_DIRECTIONS_. Print the data that follows exactly as it stands, from its first line through the line containing "turquoise boat [425,260,509,375]", and stop there.

(Object tracking records)
━━━
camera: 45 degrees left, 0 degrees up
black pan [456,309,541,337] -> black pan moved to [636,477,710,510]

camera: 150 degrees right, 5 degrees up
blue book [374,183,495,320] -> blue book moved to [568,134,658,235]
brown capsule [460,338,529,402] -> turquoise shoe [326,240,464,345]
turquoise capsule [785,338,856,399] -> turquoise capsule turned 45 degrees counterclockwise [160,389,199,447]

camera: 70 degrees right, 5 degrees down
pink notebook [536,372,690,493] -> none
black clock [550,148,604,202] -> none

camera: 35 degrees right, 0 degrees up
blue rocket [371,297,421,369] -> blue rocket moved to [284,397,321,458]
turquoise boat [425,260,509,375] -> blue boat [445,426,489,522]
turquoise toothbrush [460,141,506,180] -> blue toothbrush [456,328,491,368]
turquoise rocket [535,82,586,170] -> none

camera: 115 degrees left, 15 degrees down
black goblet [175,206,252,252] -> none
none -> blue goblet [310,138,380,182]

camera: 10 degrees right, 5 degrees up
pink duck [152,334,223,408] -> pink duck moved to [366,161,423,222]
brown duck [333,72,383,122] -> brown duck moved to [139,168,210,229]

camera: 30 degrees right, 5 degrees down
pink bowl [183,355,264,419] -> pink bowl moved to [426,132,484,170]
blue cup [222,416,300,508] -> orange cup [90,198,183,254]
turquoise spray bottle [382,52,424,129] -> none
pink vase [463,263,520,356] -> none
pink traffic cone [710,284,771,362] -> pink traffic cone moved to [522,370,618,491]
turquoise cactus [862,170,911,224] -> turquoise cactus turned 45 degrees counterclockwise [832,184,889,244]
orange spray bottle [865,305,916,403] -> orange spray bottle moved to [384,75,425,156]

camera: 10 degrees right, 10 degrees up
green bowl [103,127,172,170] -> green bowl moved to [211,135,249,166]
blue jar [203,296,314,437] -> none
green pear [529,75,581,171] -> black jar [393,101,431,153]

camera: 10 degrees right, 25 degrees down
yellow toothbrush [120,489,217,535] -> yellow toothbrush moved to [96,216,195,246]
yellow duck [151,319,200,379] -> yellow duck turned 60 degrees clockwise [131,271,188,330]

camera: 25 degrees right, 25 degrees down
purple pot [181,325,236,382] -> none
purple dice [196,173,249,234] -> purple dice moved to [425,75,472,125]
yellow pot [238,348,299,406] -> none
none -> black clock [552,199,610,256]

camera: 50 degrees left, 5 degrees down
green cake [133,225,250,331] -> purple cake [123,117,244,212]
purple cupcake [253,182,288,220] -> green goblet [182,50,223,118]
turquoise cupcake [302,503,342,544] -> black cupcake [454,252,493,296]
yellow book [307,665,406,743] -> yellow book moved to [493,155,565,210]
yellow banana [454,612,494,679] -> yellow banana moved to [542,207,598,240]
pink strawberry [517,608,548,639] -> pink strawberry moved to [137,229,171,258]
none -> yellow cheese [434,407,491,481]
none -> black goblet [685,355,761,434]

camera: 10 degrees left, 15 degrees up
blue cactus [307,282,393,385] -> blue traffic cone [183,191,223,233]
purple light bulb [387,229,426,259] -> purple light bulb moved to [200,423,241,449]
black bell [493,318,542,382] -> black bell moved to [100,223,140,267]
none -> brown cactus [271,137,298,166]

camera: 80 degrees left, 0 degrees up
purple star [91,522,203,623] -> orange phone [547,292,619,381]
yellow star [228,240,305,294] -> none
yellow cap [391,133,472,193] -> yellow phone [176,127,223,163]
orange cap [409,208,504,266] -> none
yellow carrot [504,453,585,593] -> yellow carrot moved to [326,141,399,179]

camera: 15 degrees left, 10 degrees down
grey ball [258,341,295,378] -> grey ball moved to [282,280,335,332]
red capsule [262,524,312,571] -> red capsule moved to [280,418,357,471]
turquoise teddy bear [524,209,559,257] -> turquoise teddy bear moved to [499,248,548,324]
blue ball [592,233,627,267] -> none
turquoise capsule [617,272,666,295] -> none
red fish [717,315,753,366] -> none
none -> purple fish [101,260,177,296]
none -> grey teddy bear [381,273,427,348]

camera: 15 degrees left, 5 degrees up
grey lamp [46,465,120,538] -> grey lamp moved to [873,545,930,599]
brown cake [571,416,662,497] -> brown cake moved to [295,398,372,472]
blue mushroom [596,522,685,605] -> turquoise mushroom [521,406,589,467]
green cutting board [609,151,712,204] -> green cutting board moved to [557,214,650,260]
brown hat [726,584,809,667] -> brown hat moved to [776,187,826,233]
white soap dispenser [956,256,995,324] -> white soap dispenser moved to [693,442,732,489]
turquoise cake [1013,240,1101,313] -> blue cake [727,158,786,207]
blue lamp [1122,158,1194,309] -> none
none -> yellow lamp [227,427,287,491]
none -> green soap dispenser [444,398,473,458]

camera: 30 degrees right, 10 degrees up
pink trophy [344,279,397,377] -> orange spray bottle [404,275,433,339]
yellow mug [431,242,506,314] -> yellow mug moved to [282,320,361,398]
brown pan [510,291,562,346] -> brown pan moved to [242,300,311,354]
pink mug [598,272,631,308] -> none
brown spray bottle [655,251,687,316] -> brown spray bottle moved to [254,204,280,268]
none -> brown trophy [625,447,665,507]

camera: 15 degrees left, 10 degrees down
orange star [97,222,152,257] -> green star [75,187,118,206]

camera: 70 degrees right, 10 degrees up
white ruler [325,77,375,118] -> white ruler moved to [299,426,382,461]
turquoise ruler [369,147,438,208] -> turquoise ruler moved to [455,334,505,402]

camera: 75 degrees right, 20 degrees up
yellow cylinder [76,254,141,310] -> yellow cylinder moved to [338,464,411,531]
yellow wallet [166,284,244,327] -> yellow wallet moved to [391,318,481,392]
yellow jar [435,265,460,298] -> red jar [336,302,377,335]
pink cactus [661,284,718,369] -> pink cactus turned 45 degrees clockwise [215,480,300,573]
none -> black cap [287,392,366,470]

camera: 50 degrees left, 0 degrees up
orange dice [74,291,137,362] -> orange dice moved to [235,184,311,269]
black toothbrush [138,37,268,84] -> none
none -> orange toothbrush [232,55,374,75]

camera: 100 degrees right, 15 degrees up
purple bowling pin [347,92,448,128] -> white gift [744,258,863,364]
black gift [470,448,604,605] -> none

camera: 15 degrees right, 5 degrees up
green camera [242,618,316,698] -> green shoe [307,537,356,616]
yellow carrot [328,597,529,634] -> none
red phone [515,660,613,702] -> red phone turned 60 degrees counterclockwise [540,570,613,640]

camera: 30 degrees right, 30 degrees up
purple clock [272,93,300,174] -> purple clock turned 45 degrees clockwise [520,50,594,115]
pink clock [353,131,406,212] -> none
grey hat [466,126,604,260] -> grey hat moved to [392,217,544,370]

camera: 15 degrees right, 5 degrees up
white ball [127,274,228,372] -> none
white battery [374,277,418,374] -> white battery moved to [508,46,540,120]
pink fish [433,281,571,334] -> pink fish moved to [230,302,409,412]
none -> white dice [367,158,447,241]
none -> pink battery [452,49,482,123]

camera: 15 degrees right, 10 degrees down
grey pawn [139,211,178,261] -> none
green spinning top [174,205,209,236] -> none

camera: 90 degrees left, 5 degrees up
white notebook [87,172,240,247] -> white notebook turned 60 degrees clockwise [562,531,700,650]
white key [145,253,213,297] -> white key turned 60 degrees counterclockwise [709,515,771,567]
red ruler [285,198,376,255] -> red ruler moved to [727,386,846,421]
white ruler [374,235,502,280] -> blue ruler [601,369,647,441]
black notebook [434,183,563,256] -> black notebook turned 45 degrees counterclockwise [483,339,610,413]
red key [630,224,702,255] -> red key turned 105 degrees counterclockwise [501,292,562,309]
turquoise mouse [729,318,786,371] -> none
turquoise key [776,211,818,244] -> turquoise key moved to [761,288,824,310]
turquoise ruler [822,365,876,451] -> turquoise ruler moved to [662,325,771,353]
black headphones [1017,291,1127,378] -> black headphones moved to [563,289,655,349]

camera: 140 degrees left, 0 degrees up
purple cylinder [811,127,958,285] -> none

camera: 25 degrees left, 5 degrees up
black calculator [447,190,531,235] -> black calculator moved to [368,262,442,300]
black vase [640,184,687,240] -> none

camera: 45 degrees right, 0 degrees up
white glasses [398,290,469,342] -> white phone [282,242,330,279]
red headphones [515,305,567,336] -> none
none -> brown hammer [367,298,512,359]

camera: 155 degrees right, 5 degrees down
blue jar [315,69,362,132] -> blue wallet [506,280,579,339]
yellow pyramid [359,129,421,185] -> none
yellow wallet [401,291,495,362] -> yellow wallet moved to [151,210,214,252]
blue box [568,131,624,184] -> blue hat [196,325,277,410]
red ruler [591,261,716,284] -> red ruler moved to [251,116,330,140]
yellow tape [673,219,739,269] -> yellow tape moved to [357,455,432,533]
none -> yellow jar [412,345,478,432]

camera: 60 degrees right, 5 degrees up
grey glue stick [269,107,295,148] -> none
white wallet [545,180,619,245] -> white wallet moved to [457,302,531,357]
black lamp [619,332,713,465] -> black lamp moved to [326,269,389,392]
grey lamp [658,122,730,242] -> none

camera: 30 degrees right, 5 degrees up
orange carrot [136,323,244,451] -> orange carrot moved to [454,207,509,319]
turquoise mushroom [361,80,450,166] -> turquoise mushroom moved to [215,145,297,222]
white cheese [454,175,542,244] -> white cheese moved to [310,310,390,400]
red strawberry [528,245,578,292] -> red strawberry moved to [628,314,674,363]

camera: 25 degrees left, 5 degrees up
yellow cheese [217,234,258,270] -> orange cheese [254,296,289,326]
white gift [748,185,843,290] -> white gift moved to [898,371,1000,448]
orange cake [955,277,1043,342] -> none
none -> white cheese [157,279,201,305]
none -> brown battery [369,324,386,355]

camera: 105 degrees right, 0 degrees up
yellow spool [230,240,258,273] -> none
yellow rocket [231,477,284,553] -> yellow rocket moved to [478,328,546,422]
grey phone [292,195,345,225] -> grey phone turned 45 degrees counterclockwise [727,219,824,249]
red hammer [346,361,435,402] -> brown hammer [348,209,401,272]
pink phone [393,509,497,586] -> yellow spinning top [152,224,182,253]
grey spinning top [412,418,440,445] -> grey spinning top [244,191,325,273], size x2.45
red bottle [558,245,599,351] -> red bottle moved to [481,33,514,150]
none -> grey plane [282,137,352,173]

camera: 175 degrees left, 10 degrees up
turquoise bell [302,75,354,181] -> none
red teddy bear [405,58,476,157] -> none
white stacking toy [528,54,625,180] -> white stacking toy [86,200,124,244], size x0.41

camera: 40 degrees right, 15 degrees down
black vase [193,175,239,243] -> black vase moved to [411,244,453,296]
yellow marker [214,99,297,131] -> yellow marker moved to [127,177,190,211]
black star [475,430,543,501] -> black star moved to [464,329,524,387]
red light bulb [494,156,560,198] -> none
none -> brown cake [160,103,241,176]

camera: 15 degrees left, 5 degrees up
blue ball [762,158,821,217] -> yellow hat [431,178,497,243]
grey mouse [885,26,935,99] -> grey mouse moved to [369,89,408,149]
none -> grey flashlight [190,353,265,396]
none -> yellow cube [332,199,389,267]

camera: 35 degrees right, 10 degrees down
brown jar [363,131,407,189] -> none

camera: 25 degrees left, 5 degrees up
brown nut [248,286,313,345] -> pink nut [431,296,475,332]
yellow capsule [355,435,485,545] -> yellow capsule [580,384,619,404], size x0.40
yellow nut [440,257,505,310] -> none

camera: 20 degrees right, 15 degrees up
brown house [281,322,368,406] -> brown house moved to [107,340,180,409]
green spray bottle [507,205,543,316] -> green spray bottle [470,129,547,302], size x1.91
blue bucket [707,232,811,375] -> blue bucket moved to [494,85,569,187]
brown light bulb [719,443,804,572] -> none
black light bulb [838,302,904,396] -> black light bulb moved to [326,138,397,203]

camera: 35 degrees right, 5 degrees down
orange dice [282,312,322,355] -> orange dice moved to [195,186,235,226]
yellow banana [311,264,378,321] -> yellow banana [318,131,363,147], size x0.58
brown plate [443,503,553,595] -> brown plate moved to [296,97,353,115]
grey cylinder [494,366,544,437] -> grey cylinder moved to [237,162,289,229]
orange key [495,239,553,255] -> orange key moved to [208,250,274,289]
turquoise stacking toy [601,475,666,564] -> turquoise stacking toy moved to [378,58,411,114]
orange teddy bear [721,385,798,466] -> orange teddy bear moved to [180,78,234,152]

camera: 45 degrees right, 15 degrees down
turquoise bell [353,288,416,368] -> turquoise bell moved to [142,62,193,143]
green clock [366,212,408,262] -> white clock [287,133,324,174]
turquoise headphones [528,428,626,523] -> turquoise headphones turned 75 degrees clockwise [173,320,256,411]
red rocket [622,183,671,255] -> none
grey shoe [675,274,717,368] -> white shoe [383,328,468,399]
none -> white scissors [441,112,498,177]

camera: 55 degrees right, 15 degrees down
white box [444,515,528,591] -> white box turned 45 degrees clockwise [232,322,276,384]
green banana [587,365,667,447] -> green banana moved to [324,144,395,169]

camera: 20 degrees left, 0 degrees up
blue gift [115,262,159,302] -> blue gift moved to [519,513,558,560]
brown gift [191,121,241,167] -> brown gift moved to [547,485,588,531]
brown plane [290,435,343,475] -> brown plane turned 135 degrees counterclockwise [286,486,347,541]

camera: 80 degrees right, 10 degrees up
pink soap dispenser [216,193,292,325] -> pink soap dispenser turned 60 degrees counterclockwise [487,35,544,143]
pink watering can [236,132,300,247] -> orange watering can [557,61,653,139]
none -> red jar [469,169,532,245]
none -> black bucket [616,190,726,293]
━━━
_ANSWER TO THIS EXERCISE_.
camera: 45 degrees left, 0 degrees up
black pan [456,309,541,337] -> black pan moved to [636,477,710,510]

camera: 150 degrees right, 5 degrees up
blue book [374,183,495,320] -> blue book moved to [568,134,658,235]
brown capsule [460,338,529,402] -> turquoise shoe [326,240,464,345]
turquoise capsule [785,338,856,399] -> turquoise capsule turned 45 degrees counterclockwise [160,389,199,447]

camera: 70 degrees right, 5 degrees down
pink notebook [536,372,690,493] -> none
black clock [550,148,604,202] -> none

camera: 35 degrees right, 0 degrees up
blue rocket [371,297,421,369] -> blue rocket moved to [284,397,321,458]
turquoise boat [425,260,509,375] -> blue boat [445,426,489,522]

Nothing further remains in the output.